EXERCISE >> From the listing that follows, output everything exactly except the pictures.

PROVIDED DATA >>
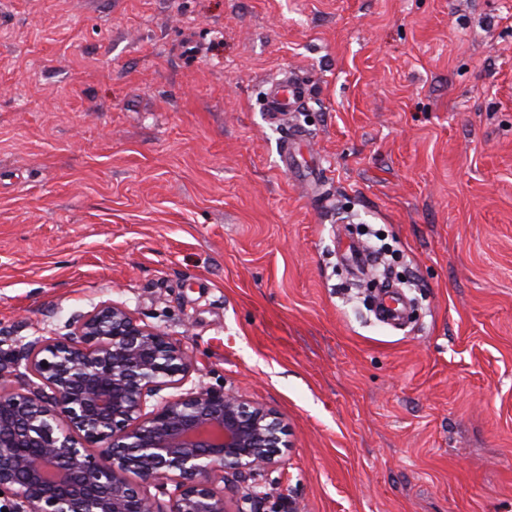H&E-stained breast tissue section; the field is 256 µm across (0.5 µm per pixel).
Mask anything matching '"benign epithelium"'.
Returning a JSON list of instances; mask_svg holds the SVG:
<instances>
[{
	"instance_id": "1",
	"label": "benign epithelium",
	"mask_w": 512,
	"mask_h": 512,
	"mask_svg": "<svg viewBox=\"0 0 512 512\" xmlns=\"http://www.w3.org/2000/svg\"><path fill=\"white\" fill-rule=\"evenodd\" d=\"M25 386L0 374V492L14 512H229L227 470L268 476L284 424L232 389L179 388L194 359L163 328L102 301L64 336L0 349ZM155 487L166 504L147 492Z\"/></svg>"
}]
</instances>
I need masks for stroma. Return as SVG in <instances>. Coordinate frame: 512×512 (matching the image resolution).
Listing matches in <instances>:
<instances>
[{
	"label": "stroma",
	"mask_w": 512,
	"mask_h": 512,
	"mask_svg": "<svg viewBox=\"0 0 512 512\" xmlns=\"http://www.w3.org/2000/svg\"><path fill=\"white\" fill-rule=\"evenodd\" d=\"M108 300L286 425L227 505L512 512V0H0V338ZM305 84L288 78L274 83L266 92L265 112L272 123L280 122L287 112L297 109L307 98Z\"/></svg>",
	"instance_id": "1"
}]
</instances>
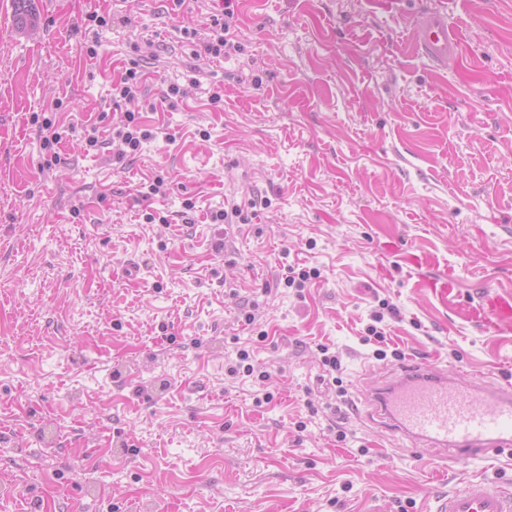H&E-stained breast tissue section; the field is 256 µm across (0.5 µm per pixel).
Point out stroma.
<instances>
[{"instance_id":"35a3bbf8","label":"stroma","mask_w":512,"mask_h":512,"mask_svg":"<svg viewBox=\"0 0 512 512\" xmlns=\"http://www.w3.org/2000/svg\"><path fill=\"white\" fill-rule=\"evenodd\" d=\"M30 6L21 29L0 0V512H420L470 478L512 481L507 456L444 462L370 420L395 360L364 340L385 299L403 358L512 380V320L484 310L487 289L512 296V0H237L241 50L214 69L181 33L214 0ZM431 8L462 39L444 68L413 48ZM95 10L112 18L97 35ZM133 66L154 137L119 162L110 90ZM173 82L183 100L161 105ZM58 99L47 168L37 119ZM157 174L165 194L142 196ZM245 197L248 223H213ZM292 266L320 276L296 293ZM247 344L270 402L227 372ZM319 350L323 355L321 358L323 372L331 377V384L336 389V396L342 401L347 396V389L343 386V380L339 376H333V373L336 374L341 370L339 357L336 353H329V347L326 345H320Z\"/></svg>"}]
</instances>
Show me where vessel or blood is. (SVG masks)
Returning <instances> with one entry per match:
<instances>
[{"label": "vessel or blood", "mask_w": 512, "mask_h": 512, "mask_svg": "<svg viewBox=\"0 0 512 512\" xmlns=\"http://www.w3.org/2000/svg\"><path fill=\"white\" fill-rule=\"evenodd\" d=\"M414 47L435 63L457 57L462 43L435 9L416 26ZM371 414L413 447L426 446L440 455L458 448L502 452L512 447V386L487 385L449 376L423 362H403L391 379L375 383L369 393ZM428 512H512V487L472 479L435 499Z\"/></svg>", "instance_id": "b4317fda"}]
</instances>
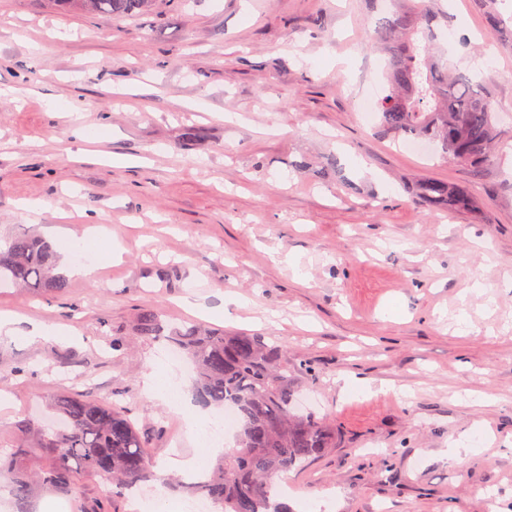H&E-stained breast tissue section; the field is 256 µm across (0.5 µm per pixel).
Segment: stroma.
Here are the masks:
<instances>
[{"label":"stroma","instance_id":"1","mask_svg":"<svg viewBox=\"0 0 512 512\" xmlns=\"http://www.w3.org/2000/svg\"><path fill=\"white\" fill-rule=\"evenodd\" d=\"M442 8L450 59L477 65L500 111L479 167L433 142L407 150L362 112L385 65L367 40L381 0H152L121 20L0 0V239L44 236L66 266V241L89 227L122 245L62 295L0 287L17 317L0 338V448L18 421L48 417L49 394L71 392L130 409L159 473L196 455L192 422L209 410L190 376L174 402L143 389L167 362L135 332L152 308L287 345L310 412L336 429L335 448L280 479L294 512H512V47L475 0ZM72 102L96 144L68 137ZM192 124L203 140L185 139ZM423 179L476 208L418 201ZM24 199L44 202L38 223ZM36 323L62 333L29 339ZM346 372L392 390L360 393ZM467 433L482 449L454 466L448 445ZM102 501L129 512L95 476L37 512Z\"/></svg>","mask_w":512,"mask_h":512}]
</instances>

OUTPUT FOR THIS TASK >>
H&E-stained breast tissue section; the field is 256 µm across (0.5 µm per pixel).
Mask anything matching '"benign epithelium"'.
Returning a JSON list of instances; mask_svg holds the SVG:
<instances>
[{
	"instance_id": "1",
	"label": "benign epithelium",
	"mask_w": 512,
	"mask_h": 512,
	"mask_svg": "<svg viewBox=\"0 0 512 512\" xmlns=\"http://www.w3.org/2000/svg\"><path fill=\"white\" fill-rule=\"evenodd\" d=\"M25 386L0 374V492L14 512H229L227 470L268 476L284 424L232 389L179 388L194 359L163 328L102 301L64 336L0 349ZM155 487L166 504L147 492Z\"/></svg>"
}]
</instances>
I need masks for stroma. Return as SVG in <instances>. Coordinate frame: 512×512 (matching the image resolution).
Listing matches in <instances>:
<instances>
[{
	"label": "stroma",
	"mask_w": 512,
	"mask_h": 512,
	"mask_svg": "<svg viewBox=\"0 0 512 512\" xmlns=\"http://www.w3.org/2000/svg\"><path fill=\"white\" fill-rule=\"evenodd\" d=\"M108 300L286 425L227 505L512 512V0H0V338ZM305 84L288 78L274 83L266 92L265 112L272 123L280 122L287 112L297 109L307 98Z\"/></svg>",
	"instance_id": "1"
}]
</instances>
H&E-stained breast tissue section; the field is 256 µm across (0.5 µm per pixel).
Point out stroma.
<instances>
[{"instance_id":"35a3bbf8","label":"stroma","mask_w":512,"mask_h":512,"mask_svg":"<svg viewBox=\"0 0 512 512\" xmlns=\"http://www.w3.org/2000/svg\"><path fill=\"white\" fill-rule=\"evenodd\" d=\"M30 6L21 29L0 0V512H420L470 478L512 481L507 456L444 462L370 420L395 360L364 340L385 299L403 358L512 380V320L484 310L487 289L512 296V0H237L241 50L214 69L181 33L214 0ZM431 8L462 39L444 68L413 48ZM95 10L112 18L97 35ZM133 66L154 137L119 162L110 90ZM173 82L183 100L161 105ZM58 99L47 168L37 119ZM157 174L165 194L142 196ZM245 197L248 223H213ZM292 266L320 276L296 293ZM247 344L270 402L227 372ZM319 350L323 355L321 358L323 372L331 377V384L336 389V396L342 401L347 396V389L343 386V380L339 376H333V373L336 374L341 370L339 357L336 353H329V347L326 345H320Z\"/></svg>"}]
</instances>
Show me where vessel or blood is. (SVG masks)
Returning <instances> with one entry per match:
<instances>
[{"label": "vessel or blood", "mask_w": 512, "mask_h": 512, "mask_svg": "<svg viewBox=\"0 0 512 512\" xmlns=\"http://www.w3.org/2000/svg\"><path fill=\"white\" fill-rule=\"evenodd\" d=\"M414 47L435 63L457 57L462 43L435 9L416 26ZM371 414L413 447L426 446L440 455L458 448L502 452L512 447V386L487 385L449 376L423 362H403L391 379L375 383L369 393ZM428 512H512V487L472 479L435 499Z\"/></svg>", "instance_id": "b4317fda"}]
</instances>
H&E-stained breast tissue section; the field is 256 µm across (0.5 µm per pixel).
Segment: stroma.
Here are the masks:
<instances>
[{"label":"stroma","instance_id":"1","mask_svg":"<svg viewBox=\"0 0 512 512\" xmlns=\"http://www.w3.org/2000/svg\"><path fill=\"white\" fill-rule=\"evenodd\" d=\"M442 8L450 59L477 65L500 111L479 167L433 142L407 150L362 112L385 65L367 40L381 0H152L121 20L0 0V239L44 236L66 266V241L89 227L122 245L62 295L0 287L17 317L0 338V448L18 421L48 417L49 394L71 392L130 409L159 473L196 455L192 422L209 410L190 376L174 402L143 389L167 362L135 332L152 308L287 345L310 412L336 429L335 448L280 479L294 512H512V47L475 0ZM72 102L96 144L68 137ZM192 124L203 140L185 139ZM423 179L476 208L418 201ZM24 199L44 202L38 223ZM36 323L62 333L29 339ZM346 372L392 390L360 393ZM467 433L482 449L454 466L448 445ZM102 501L129 512L95 476L37 512Z\"/></svg>","mask_w":512,"mask_h":512}]
</instances>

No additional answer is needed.